**EXERCISE DATA:**
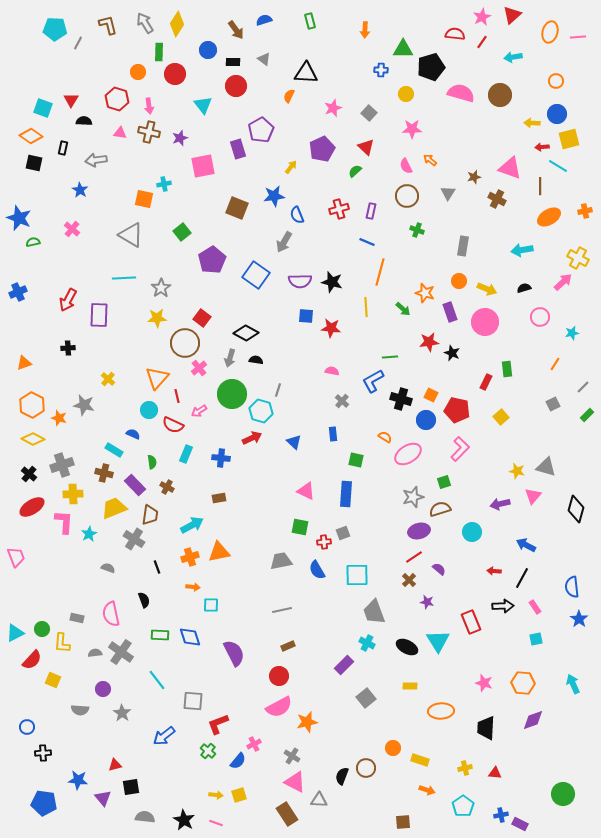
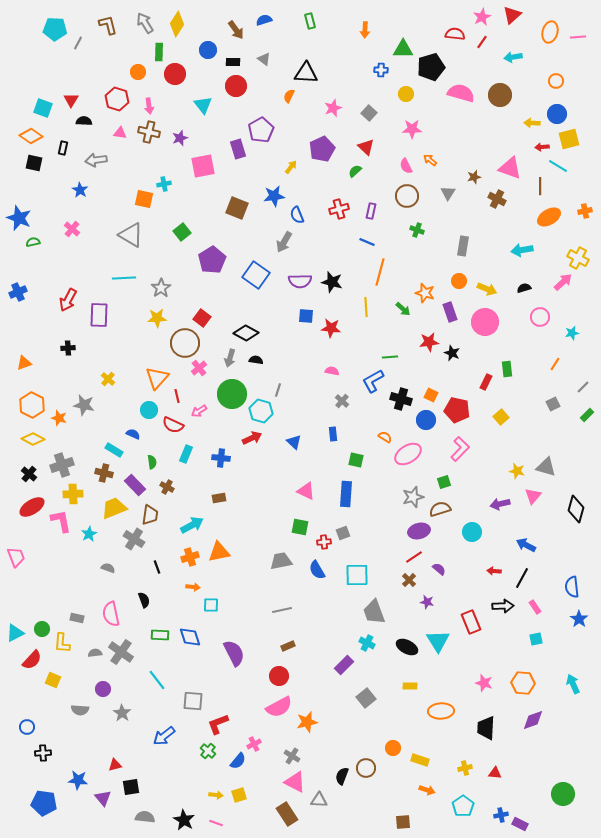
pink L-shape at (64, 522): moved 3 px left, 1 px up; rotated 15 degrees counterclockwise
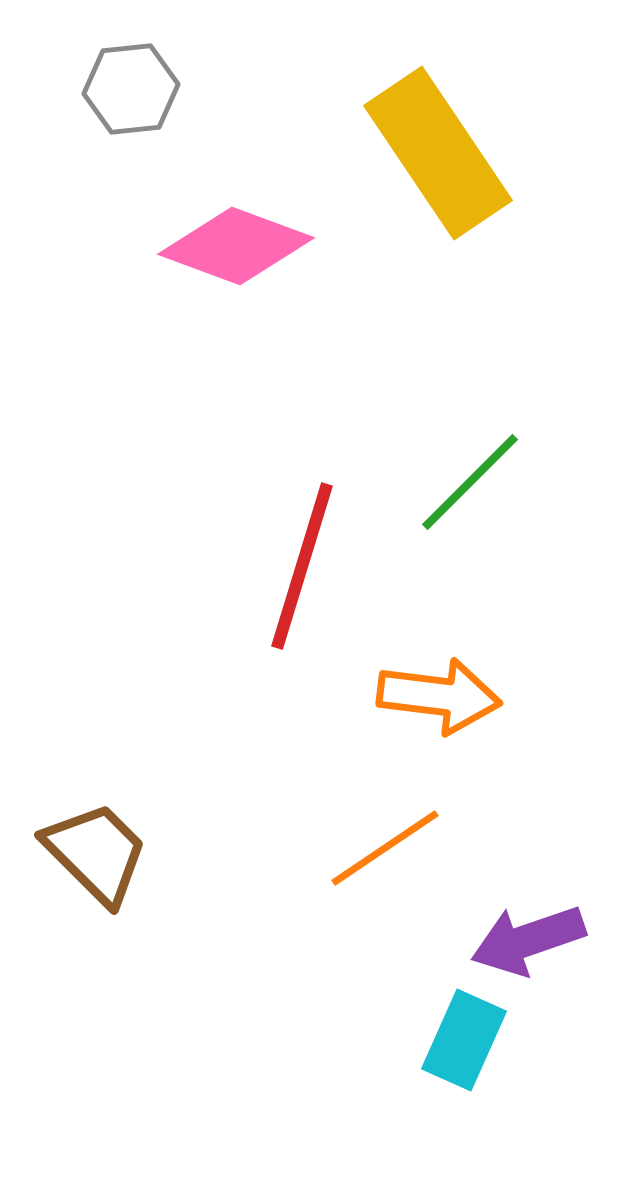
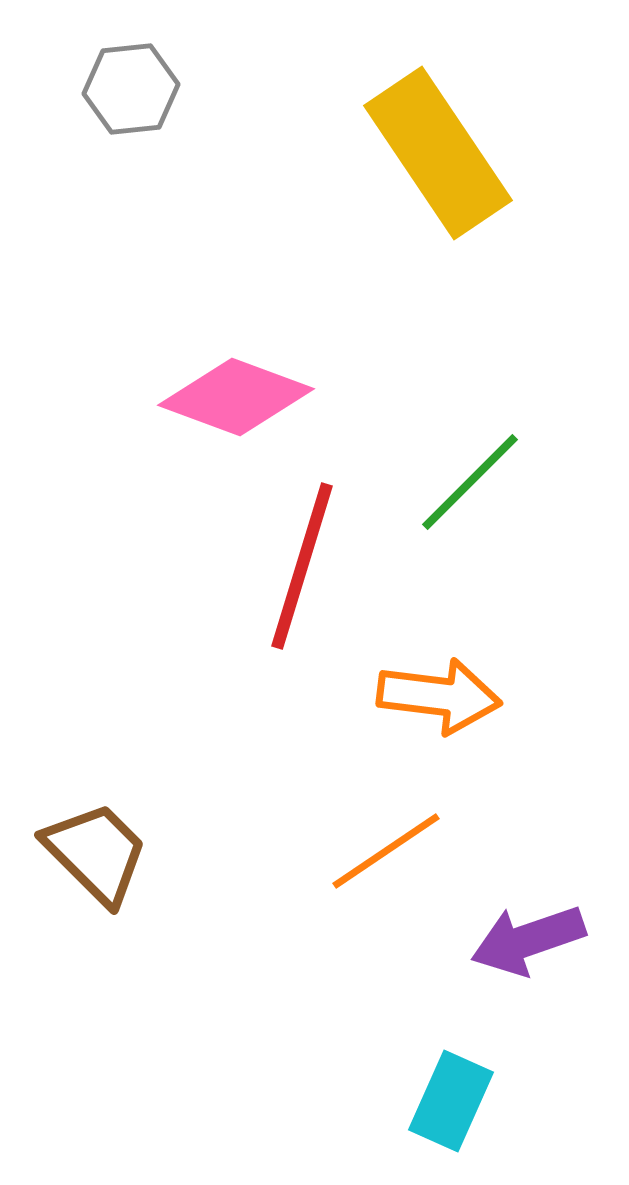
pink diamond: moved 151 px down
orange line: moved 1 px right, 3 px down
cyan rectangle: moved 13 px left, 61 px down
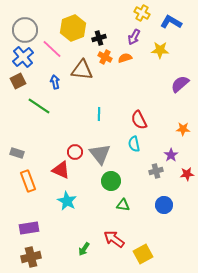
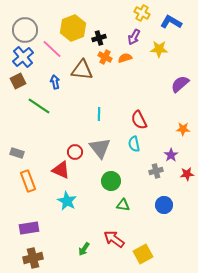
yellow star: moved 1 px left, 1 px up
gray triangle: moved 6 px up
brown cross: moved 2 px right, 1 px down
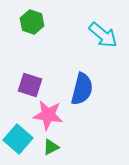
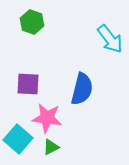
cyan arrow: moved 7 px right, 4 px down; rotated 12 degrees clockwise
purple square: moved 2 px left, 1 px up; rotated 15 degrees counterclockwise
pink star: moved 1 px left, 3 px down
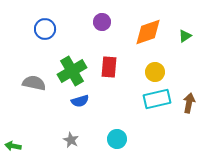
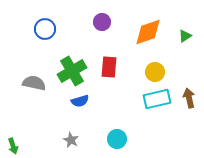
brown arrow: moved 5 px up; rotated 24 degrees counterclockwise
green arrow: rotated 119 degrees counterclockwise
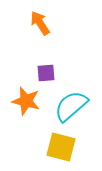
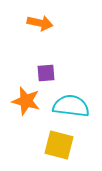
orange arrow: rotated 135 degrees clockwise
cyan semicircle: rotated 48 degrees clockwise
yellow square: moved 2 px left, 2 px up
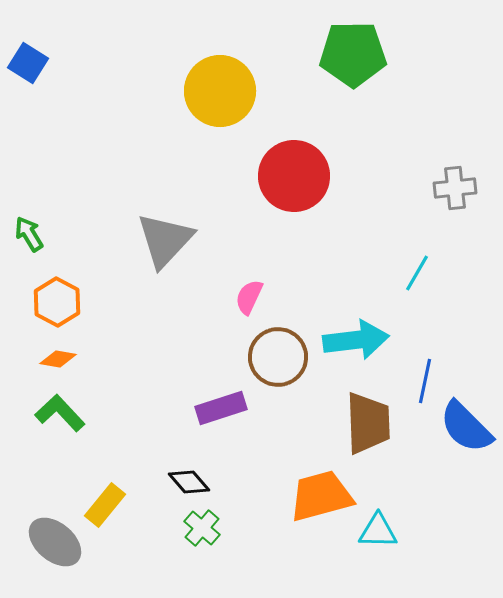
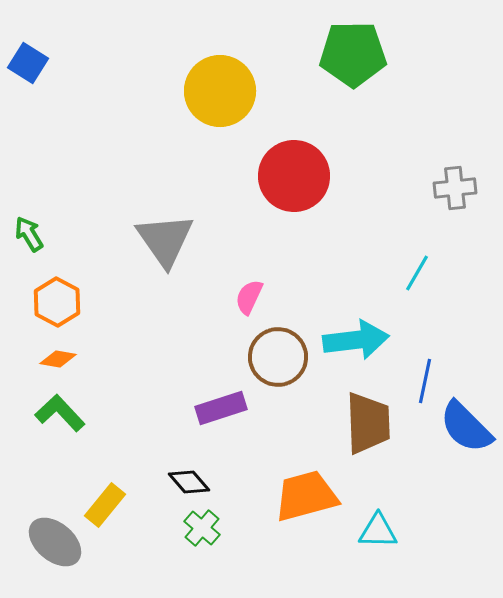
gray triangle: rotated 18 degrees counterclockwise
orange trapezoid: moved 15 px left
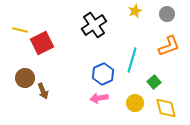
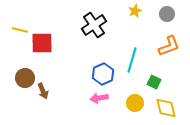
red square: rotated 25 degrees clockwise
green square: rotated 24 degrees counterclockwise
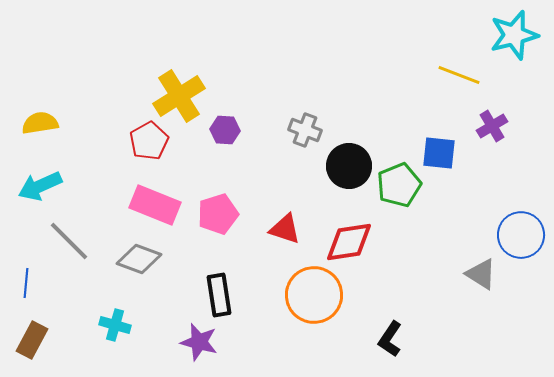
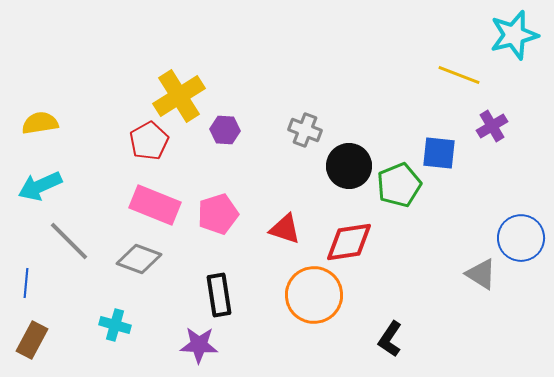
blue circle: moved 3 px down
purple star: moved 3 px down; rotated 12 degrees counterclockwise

**YOUR TASK:**
Your copy should match the records word for word, with the pictures removed.

**EXERCISE RESPONSE:**
pink L-shape at (64, 522): moved 3 px left, 1 px up; rotated 15 degrees counterclockwise
pink diamond: moved 151 px down
orange line: moved 1 px right, 3 px down
cyan rectangle: moved 13 px left, 61 px down
yellow star: moved 1 px left, 1 px up
gray triangle: moved 6 px up
brown cross: moved 2 px right, 1 px down
cyan arrow: moved 7 px right, 4 px down; rotated 12 degrees clockwise
purple square: moved 2 px left, 1 px up; rotated 15 degrees counterclockwise
pink star: moved 1 px left, 3 px down
brown arrow: moved 5 px up; rotated 24 degrees counterclockwise
green arrow: rotated 119 degrees counterclockwise
orange arrow: rotated 135 degrees clockwise
cyan semicircle: rotated 48 degrees clockwise
yellow square: moved 2 px left, 2 px up
gray triangle: rotated 18 degrees counterclockwise
orange trapezoid: moved 15 px left
red square: rotated 25 degrees clockwise
green square: rotated 24 degrees counterclockwise
blue circle: moved 3 px down
purple star: moved 3 px down; rotated 12 degrees counterclockwise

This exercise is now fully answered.